(Try it) Output the entries in full and verbatim, pictures omitted.

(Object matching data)
========================================
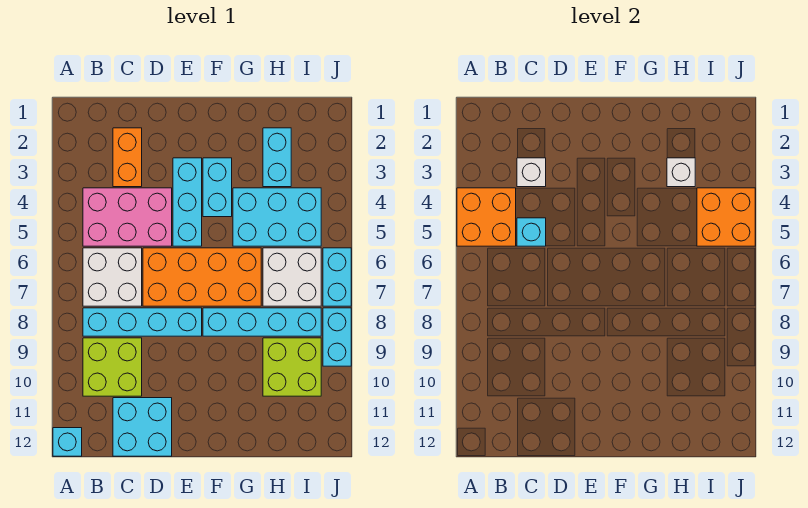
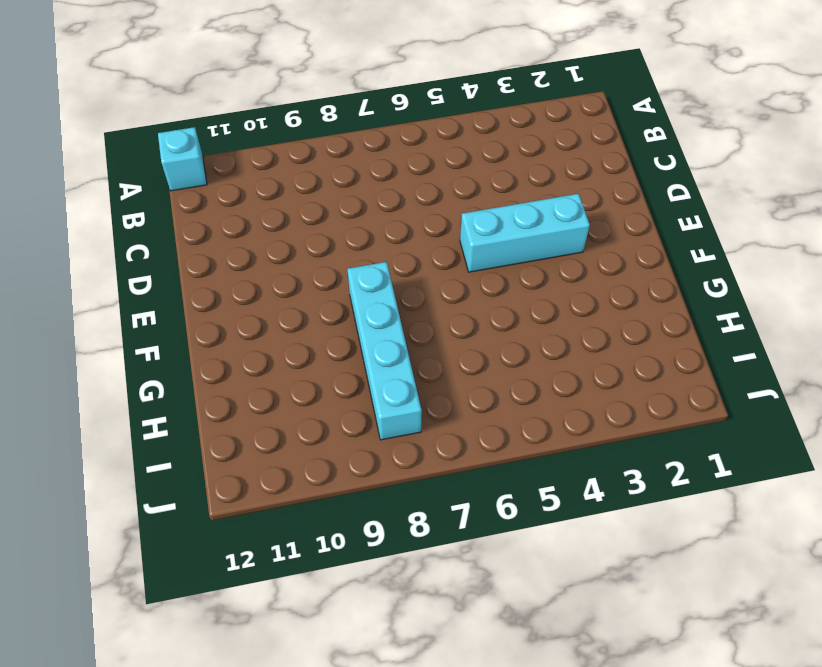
none -> pink brick B4:D5 level 1
none -> white brick B6:C7 level 1
none -> cyan brick B8:E8 level 1

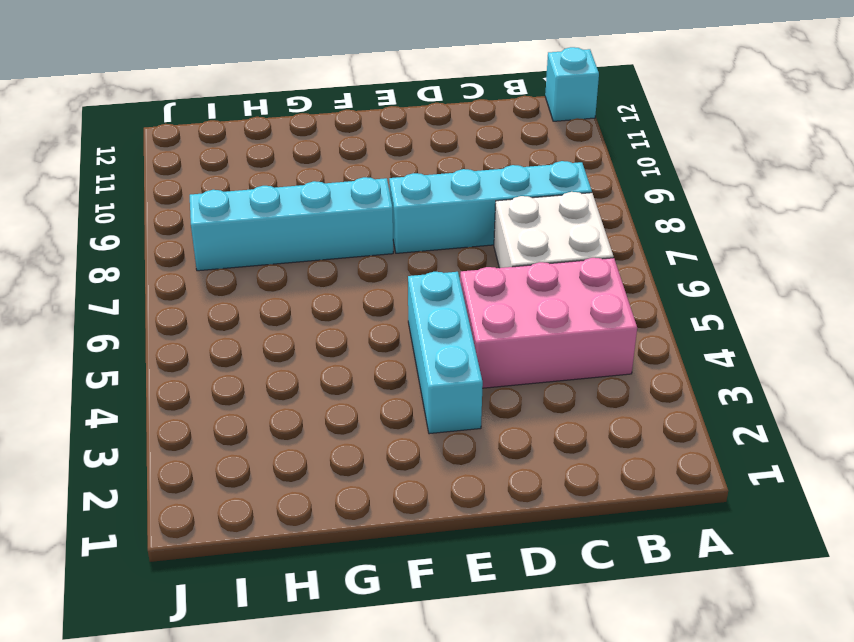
none -> lime brick B9:C10 level 1
none -> orange brick C2:C3 level 1
none -> cyan brick C11:D12 level 1

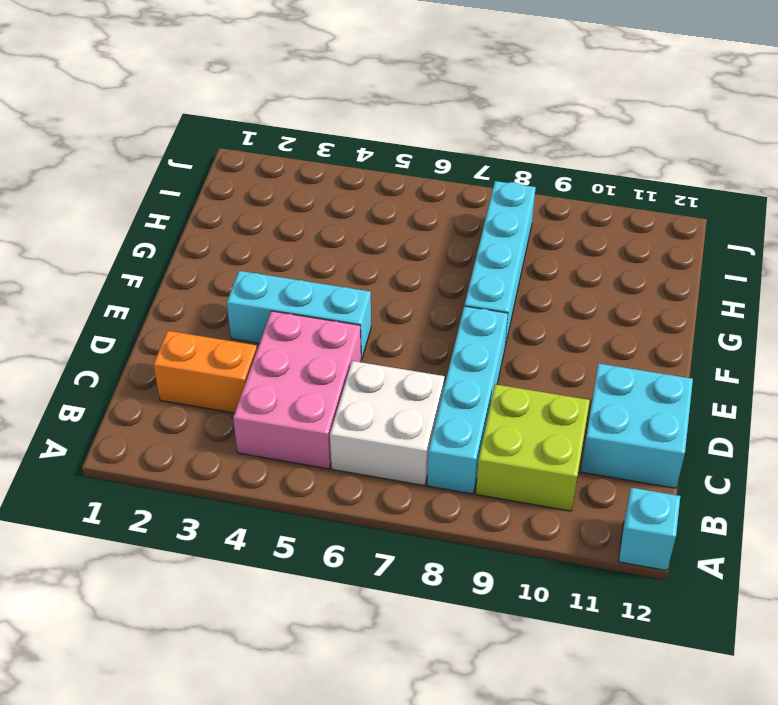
none -> orange brick D6:G7 level 1
none -> cyan brick F3:F4 level 1
none -> cyan brick G4:I5 level 1

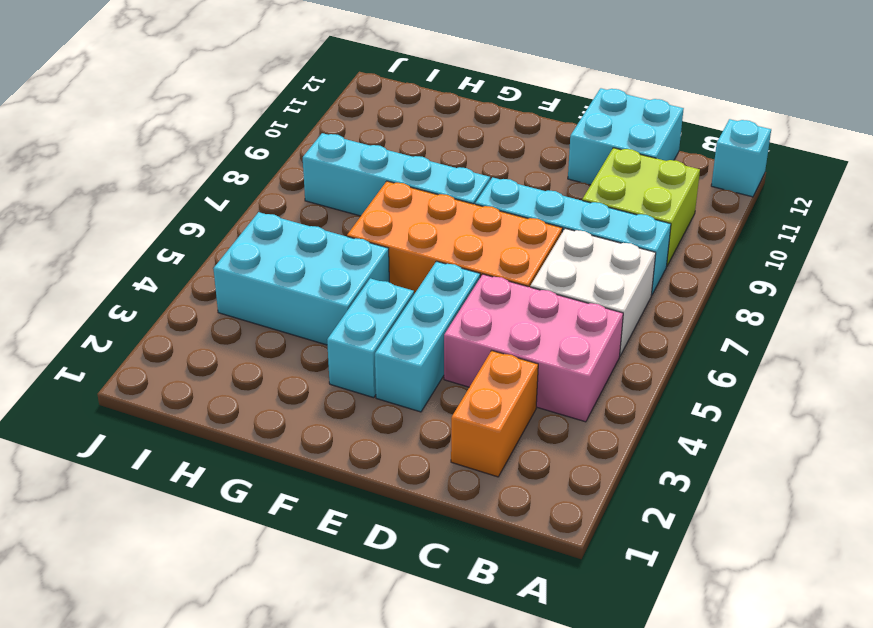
none -> cyan brick H2:H3 level 1
none -> white brick H6:I7 level 1
none -> lime brick H9:I10 level 1

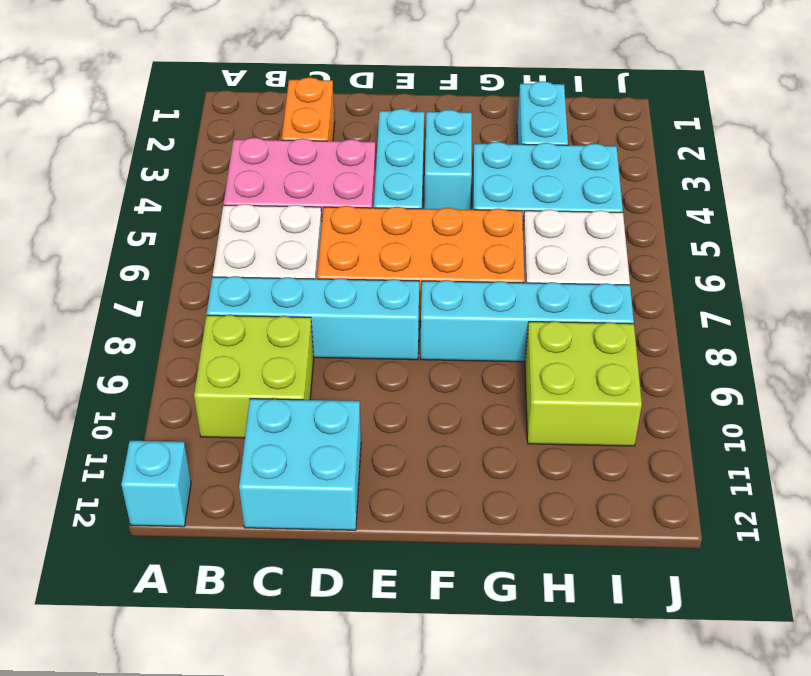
none -> cyan brick J6:J7 level 1
none -> cyan brick J8:J9 level 1
none -> orange brick A4:B5 level 2

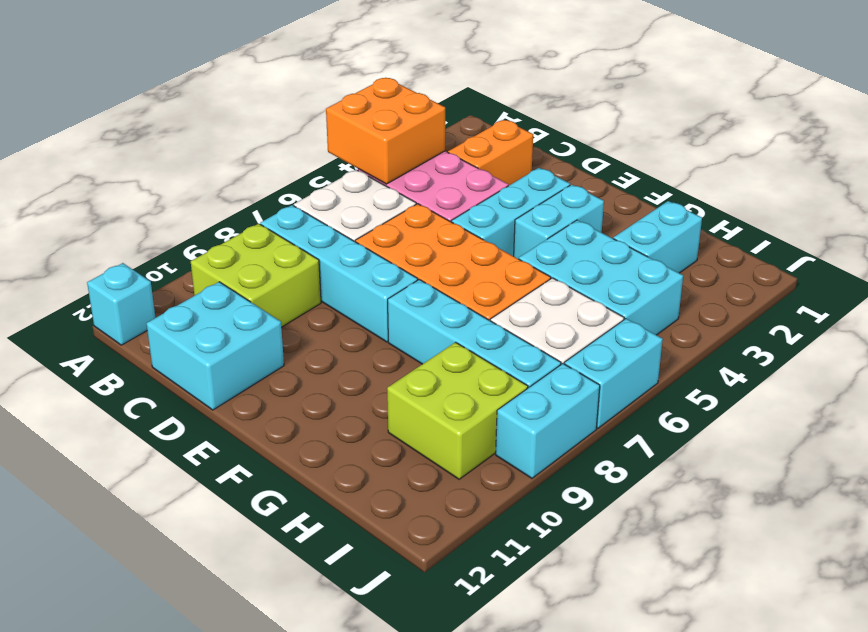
none -> white brick C3 level 2
none -> cyan brick C5 level 2
none -> white brick H3 level 2

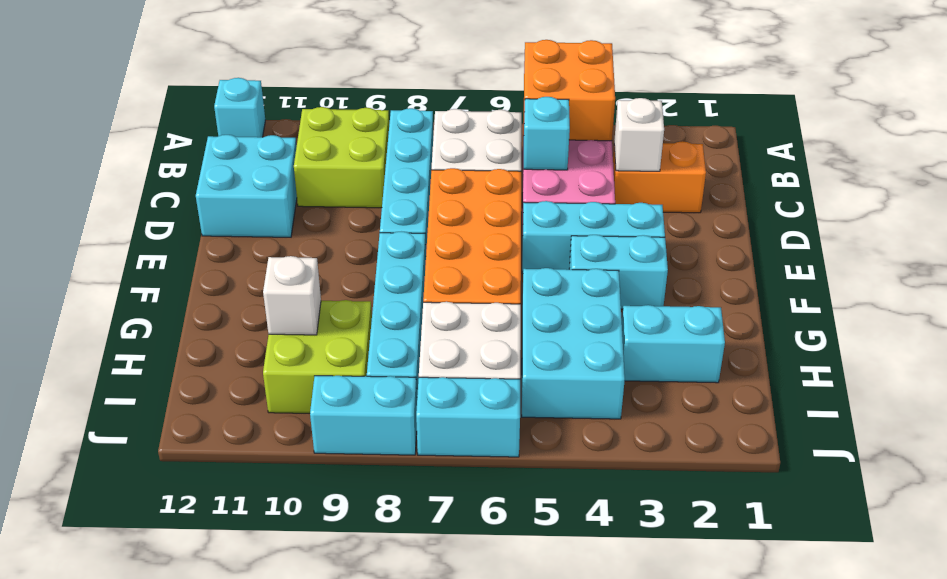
white brick H10 level 2 -> white brick H3 level 2
none -> orange brick I4:J5 level 2

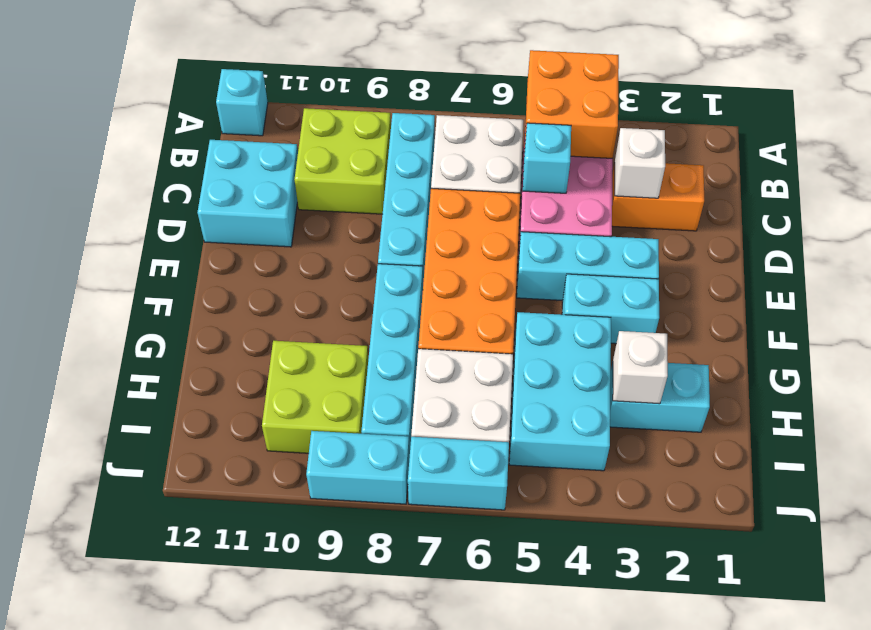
none -> orange brick I4:J5 level 2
========================================
(Answer section)
none -> pink brick B4:D5 level 1
none -> white brick B6:C7 level 1
none -> cyan brick B8:E8 level 1

none -> lime brick B9:C10 level 1
none -> orange brick C2:C3 level 1
none -> cyan brick C11:D12 level 1

none -> orange brick D6:G7 level 1
none -> cyan brick F3:F4 level 1
none -> cyan brick G4:I5 level 1

none -> cyan brick H2:H3 level 1
none -> white brick H6:I7 level 1
none -> lime brick H9:I10 level 1

none -> cyan brick J6:J7 level 1
none -> cyan brick J8:J9 level 1
none -> orange brick A4:B5 level 2

none -> white brick C3 level 2
none -> cyan brick C5 level 2
none -> white brick H3 level 2

white brick H10 level 2 -> white brick H3 level 2
none -> orange brick I4:J5 level 2

none -> orange brick I4:J5 level 2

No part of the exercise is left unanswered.